**RECORDS SUPPLIED**
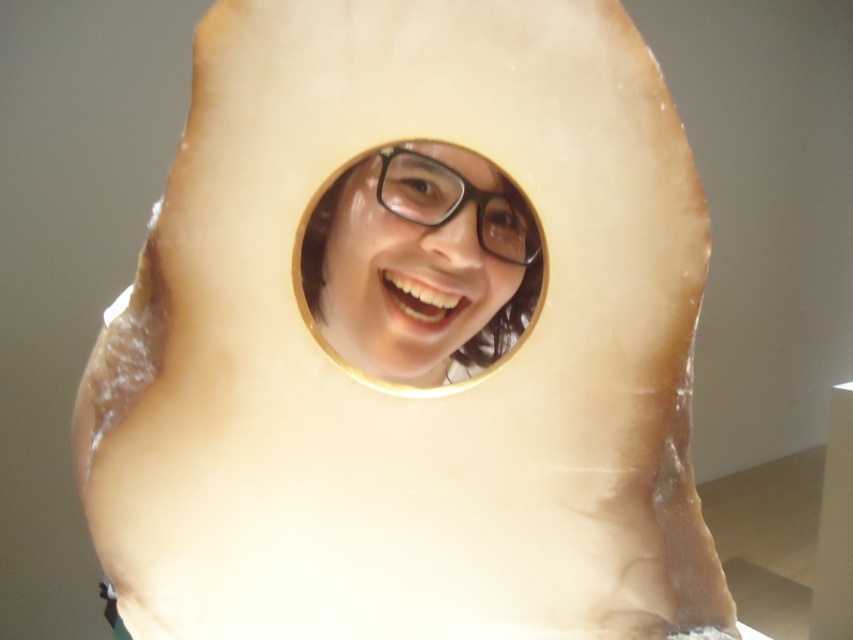
Question: Is matte black glasses at center above black plastic glasses at center?

Choices:
 (A) no
 (B) yes

Answer: (A)

Question: Is matte black glasses at center closer to camera compared to black plastic glasses at center?

Choices:
 (A) no
 (B) yes

Answer: (B)

Question: Can you confirm if matte black glasses at center is positioned to the right of black plastic glasses at center?

Choices:
 (A) no
 (B) yes

Answer: (A)

Question: Which point is closer to the camera?

Choices:
 (A) (442, 205)
 (B) (364, 284)

Answer: (B)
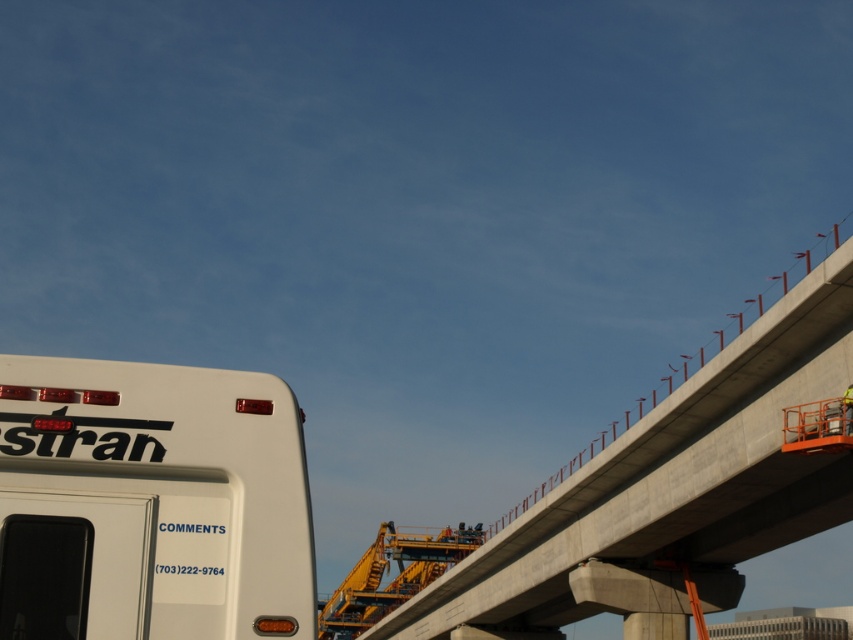
You are a delivery driver who needs to navigate through the construction site shown in the image. You see a white matte bus at lower left and concrete at upper right. Which object is positioned higher from the ground?

The white matte bus at lower left is located above concrete at upper right, so the white matte bus at lower left is positioned higher from the ground.

You are a construction worker standing on the white matte bus at lower left and need to reach the concrete at upper right. Which direction should you move to get there?

You should move to the right because the white matte bus at lower left is to the left of the concrete at upper right.

You are a construction worker standing at point (541, 524). You need to move to point (61, 387). Which direction should you move relative to your current position?

You should move forward because point (61, 387) is in front of point (541, 524).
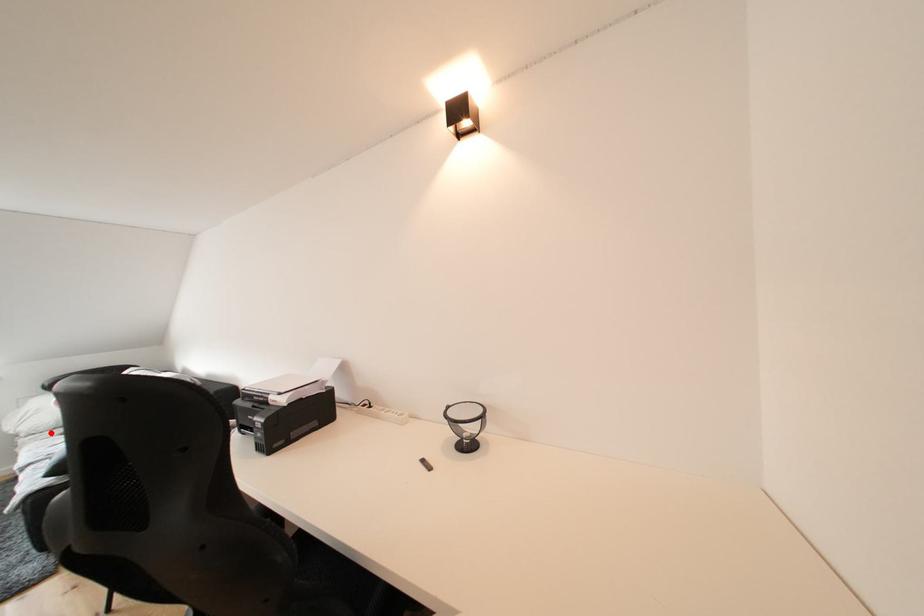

**BRIEF**
Rewrite all of the lines above with every instance of "matte black glasses" replaced by "tortoiseshell glasses" and nothing else changed. Omit the pictures from your answer.

**RESPONSE BOX**
Question: Is tortoiseshell glasses at center above black plastic glasses at center?

Choices:
 (A) no
 (B) yes

Answer: (A)

Question: Is tortoiseshell glasses at center closer to camera compared to black plastic glasses at center?

Choices:
 (A) no
 (B) yes

Answer: (B)

Question: Can you confirm if tortoiseshell glasses at center is positioned to the right of black plastic glasses at center?

Choices:
 (A) no
 (B) yes

Answer: (A)

Question: Which point is closer to the camera?

Choices:
 (A) (442, 205)
 (B) (364, 284)

Answer: (B)
You are a delivery driver who needs to navigate through the construction site shown in the image. You see a white matte bus at lower left and concrete at upper right. Which object is positioned higher from the ground?

The white matte bus at lower left is located above concrete at upper right, so the white matte bus at lower left is positioned higher from the ground.

You are a construction worker standing on the white matte bus at lower left and need to reach the concrete at upper right. Which direction should you move to get there?

You should move to the right because the white matte bus at lower left is to the left of the concrete at upper right.

You are a construction worker standing at point (541, 524). You need to move to point (61, 387). Which direction should you move relative to your current position?

You should move forward because point (61, 387) is in front of point (541, 524).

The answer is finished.